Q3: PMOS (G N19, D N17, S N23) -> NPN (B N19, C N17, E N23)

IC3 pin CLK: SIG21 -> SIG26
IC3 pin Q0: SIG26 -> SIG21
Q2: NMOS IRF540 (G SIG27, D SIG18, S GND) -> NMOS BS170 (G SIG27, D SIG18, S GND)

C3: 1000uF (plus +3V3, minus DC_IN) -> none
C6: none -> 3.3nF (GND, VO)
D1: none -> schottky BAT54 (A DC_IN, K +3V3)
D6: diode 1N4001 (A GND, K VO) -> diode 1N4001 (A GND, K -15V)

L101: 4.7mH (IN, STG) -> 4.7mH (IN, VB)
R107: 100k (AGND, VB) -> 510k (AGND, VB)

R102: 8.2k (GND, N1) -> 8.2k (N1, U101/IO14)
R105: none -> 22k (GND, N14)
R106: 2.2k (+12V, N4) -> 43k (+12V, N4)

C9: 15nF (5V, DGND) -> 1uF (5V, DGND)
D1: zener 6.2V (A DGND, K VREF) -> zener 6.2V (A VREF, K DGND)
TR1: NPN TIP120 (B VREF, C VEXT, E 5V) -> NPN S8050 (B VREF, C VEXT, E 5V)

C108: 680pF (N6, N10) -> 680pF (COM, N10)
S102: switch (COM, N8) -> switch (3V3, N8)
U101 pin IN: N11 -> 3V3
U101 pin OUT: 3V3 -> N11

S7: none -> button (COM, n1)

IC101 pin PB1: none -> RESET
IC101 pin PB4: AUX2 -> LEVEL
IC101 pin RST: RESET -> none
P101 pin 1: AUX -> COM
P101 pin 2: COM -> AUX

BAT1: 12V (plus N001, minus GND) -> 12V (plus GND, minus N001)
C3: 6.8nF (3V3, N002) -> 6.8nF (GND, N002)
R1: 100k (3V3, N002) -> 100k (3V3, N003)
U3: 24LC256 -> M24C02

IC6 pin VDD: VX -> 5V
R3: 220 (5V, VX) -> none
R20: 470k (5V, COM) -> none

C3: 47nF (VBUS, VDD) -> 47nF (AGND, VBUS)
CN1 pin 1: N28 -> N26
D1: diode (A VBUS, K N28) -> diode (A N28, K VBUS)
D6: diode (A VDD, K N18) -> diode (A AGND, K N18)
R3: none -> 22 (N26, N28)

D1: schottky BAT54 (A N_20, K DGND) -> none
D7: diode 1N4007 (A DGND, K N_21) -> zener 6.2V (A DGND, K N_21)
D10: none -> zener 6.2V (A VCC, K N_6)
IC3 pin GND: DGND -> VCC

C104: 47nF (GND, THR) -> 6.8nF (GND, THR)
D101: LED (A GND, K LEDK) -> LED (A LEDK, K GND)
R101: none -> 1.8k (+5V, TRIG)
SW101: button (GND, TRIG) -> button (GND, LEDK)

# # # # #

PROBLEM REQUIREMENTS:
The answer should be an exact copy of the lines from the first line of the data through the line with "R20: 470k (5V, COM) -> none" and should contain nothing else.

ANSWER TO THIS EXERCISE:
Q3: PMOS (G N19, D N17, S N23) -> NPN (B N19, C N17, E N23)

IC3 pin CLK: SIG21 -> SIG26
IC3 pin Q0: SIG26 -> SIG21
Q2: NMOS IRF540 (G SIG27, D SIG18, S GND) -> NMOS BS170 (G SIG27, D SIG18, S GND)

C3: 1000uF (plus +3V3, minus DC_IN) -> none
C6: none -> 3.3nF (GND, VO)
D1: none -> schottky BAT54 (A DC_IN, K +3V3)
D6: diode 1N4001 (A GND, K VO) -> diode 1N4001 (A GND, K -15V)

L101: 4.7mH (IN, STG) -> 4.7mH (IN, VB)
R107: 100k (AGND, VB) -> 510k (AGND, VB)

R102: 8.2k (GND, N1) -> 8.2k (N1, U101/IO14)
R105: none -> 22k (GND, N14)
R106: 2.2k (+12V, N4) -> 43k (+12V, N4)

C9: 15nF (5V, DGND) -> 1uF (5V, DGND)
D1: zener 6.2V (A DGND, K VREF) -> zener 6.2V (A VREF, K DGND)
TR1: NPN TIP120 (B VREF, C VEXT, E 5V) -> NPN S8050 (B VREF, C VEXT, E 5V)

C108: 680pF (N6, N10) -> 680pF (COM, N10)
S102: switch (COM, N8) -> switch (3V3, N8)
U101 pin IN: N11 -> 3V3
U101 pin OUT: 3V3 -> N11

S7: none -> button (COM, n1)

IC101 pin PB1: none -> RESET
IC101 pin PB4: AUX2 -> LEVEL
IC101 pin RST: RESET -> none
P101 pin 1: AUX -> COM
P101 pin 2: COM -> AUX

BAT1: 12V (plus N001, minus GND) -> 12V (plus GND, minus N001)
C3: 6.8nF (3V3, N002) -> 6.8nF (GND, N002)
R1: 100k (3V3, N002) -> 100k (3V3, N003)
U3: 24LC256 -> M24C02

IC6 pin VDD: VX -> 5V
R3: 220 (5V, VX) -> none
R20: 470k (5V, COM) -> none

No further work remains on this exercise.